Task instructions =
Nothing but the lines below between the line holding "yellow triangle: (38, 188)" and the line holding "blue square: (29, 87) -> (50, 122), moved", inclusive, should appear in the answer, each set down exactly.

Data to examine =
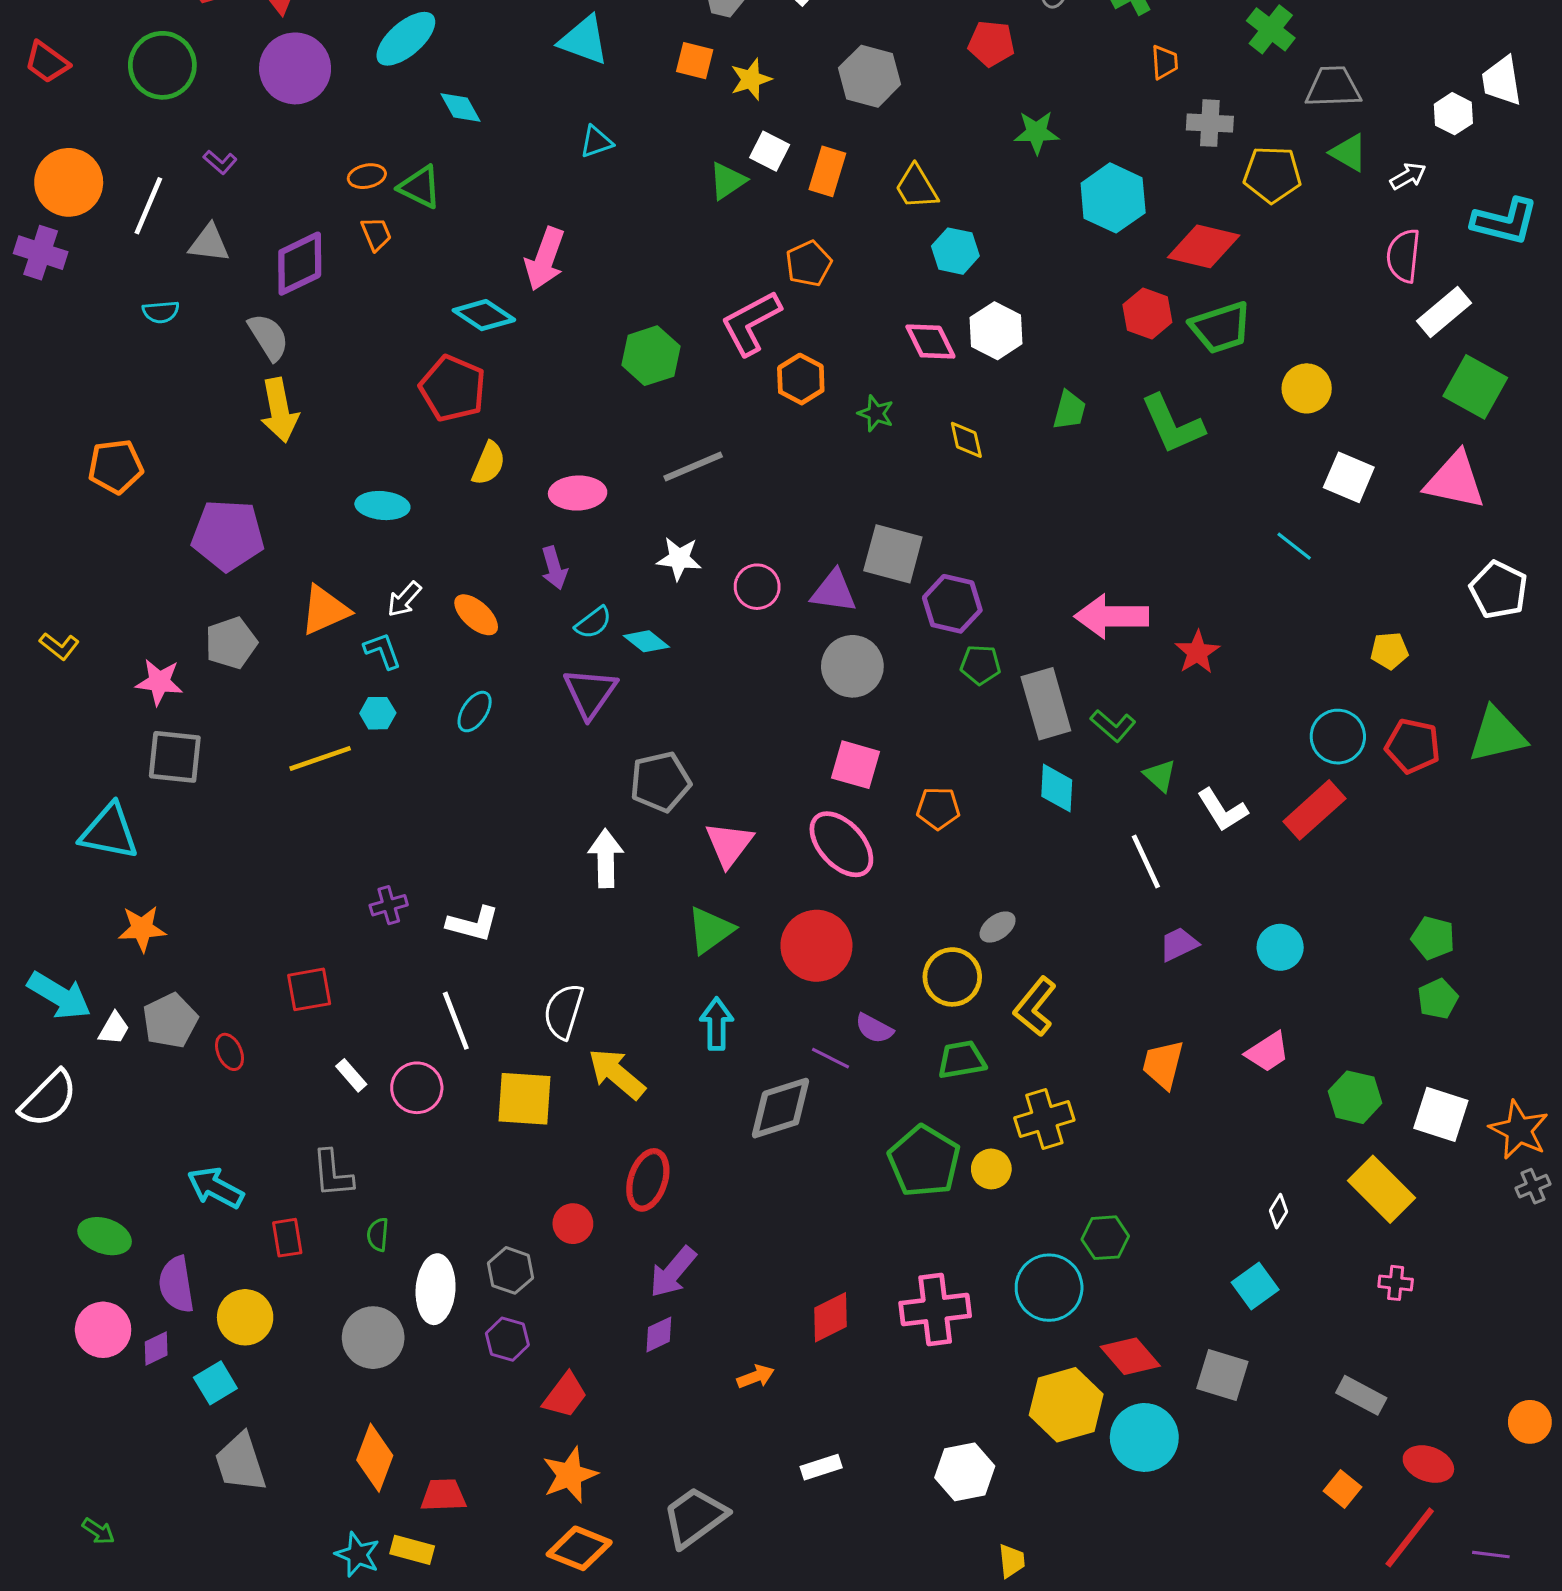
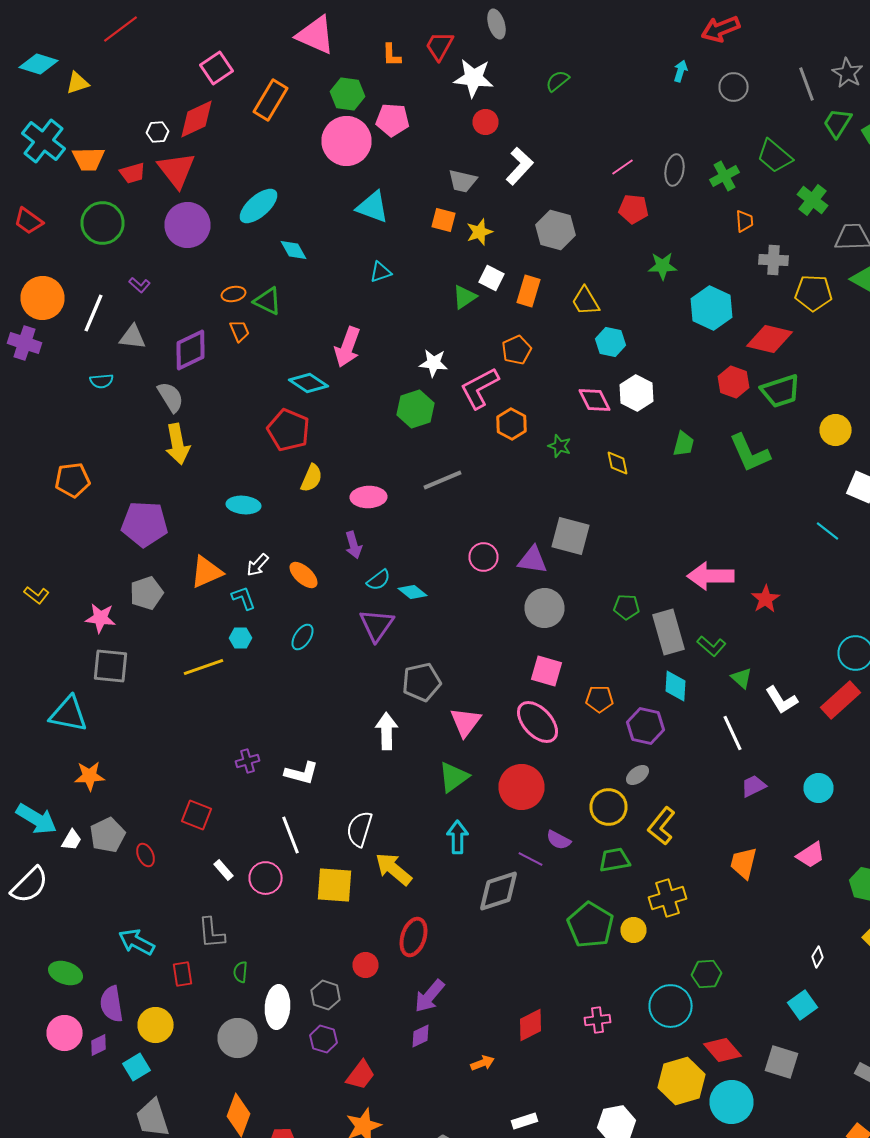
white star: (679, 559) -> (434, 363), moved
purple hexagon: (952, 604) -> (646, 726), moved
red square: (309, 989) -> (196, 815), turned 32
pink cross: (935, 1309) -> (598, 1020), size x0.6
...
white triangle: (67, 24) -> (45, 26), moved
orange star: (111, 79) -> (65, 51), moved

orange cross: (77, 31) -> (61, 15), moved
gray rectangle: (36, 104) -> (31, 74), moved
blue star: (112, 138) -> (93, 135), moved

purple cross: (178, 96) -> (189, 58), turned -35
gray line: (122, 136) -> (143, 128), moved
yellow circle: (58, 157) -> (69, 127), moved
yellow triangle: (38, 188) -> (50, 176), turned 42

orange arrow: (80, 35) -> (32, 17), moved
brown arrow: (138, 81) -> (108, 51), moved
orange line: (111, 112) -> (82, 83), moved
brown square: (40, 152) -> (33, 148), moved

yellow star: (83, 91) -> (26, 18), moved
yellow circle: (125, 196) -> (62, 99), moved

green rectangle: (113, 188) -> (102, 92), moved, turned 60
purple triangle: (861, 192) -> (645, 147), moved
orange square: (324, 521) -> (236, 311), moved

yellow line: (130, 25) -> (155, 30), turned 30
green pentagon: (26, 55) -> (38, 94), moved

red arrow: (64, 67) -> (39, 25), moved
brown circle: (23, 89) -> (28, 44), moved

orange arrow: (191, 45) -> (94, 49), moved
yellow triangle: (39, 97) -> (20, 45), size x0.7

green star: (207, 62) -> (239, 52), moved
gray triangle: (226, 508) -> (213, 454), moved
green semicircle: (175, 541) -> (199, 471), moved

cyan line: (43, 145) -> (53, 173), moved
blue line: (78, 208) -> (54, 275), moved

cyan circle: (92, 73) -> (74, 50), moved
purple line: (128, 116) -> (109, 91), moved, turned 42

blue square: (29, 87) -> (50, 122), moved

Answer to this exercise =
yellow triangle: (38, 188) -> (50, 176), turned 42

orange arrow: (80, 35) -> (32, 17), moved
brown arrow: (138, 81) -> (108, 51), moved
orange line: (111, 112) -> (82, 83), moved
brown square: (40, 152) -> (33, 148), moved

yellow star: (83, 91) -> (26, 18), moved
yellow circle: (125, 196) -> (62, 99), moved

green rectangle: (113, 188) -> (102, 92), moved, turned 60
purple triangle: (861, 192) -> (645, 147), moved
orange square: (324, 521) -> (236, 311), moved

yellow line: (130, 25) -> (155, 30), turned 30
green pentagon: (26, 55) -> (38, 94), moved

red arrow: (64, 67) -> (39, 25), moved
brown circle: (23, 89) -> (28, 44), moved

orange arrow: (191, 45) -> (94, 49), moved
yellow triangle: (39, 97) -> (20, 45), size x0.7

green star: (207, 62) -> (239, 52), moved
gray triangle: (226, 508) -> (213, 454), moved
green semicircle: (175, 541) -> (199, 471), moved

cyan line: (43, 145) -> (53, 173), moved
blue line: (78, 208) -> (54, 275), moved

cyan circle: (92, 73) -> (74, 50), moved
purple line: (128, 116) -> (109, 91), moved, turned 42

blue square: (29, 87) -> (50, 122), moved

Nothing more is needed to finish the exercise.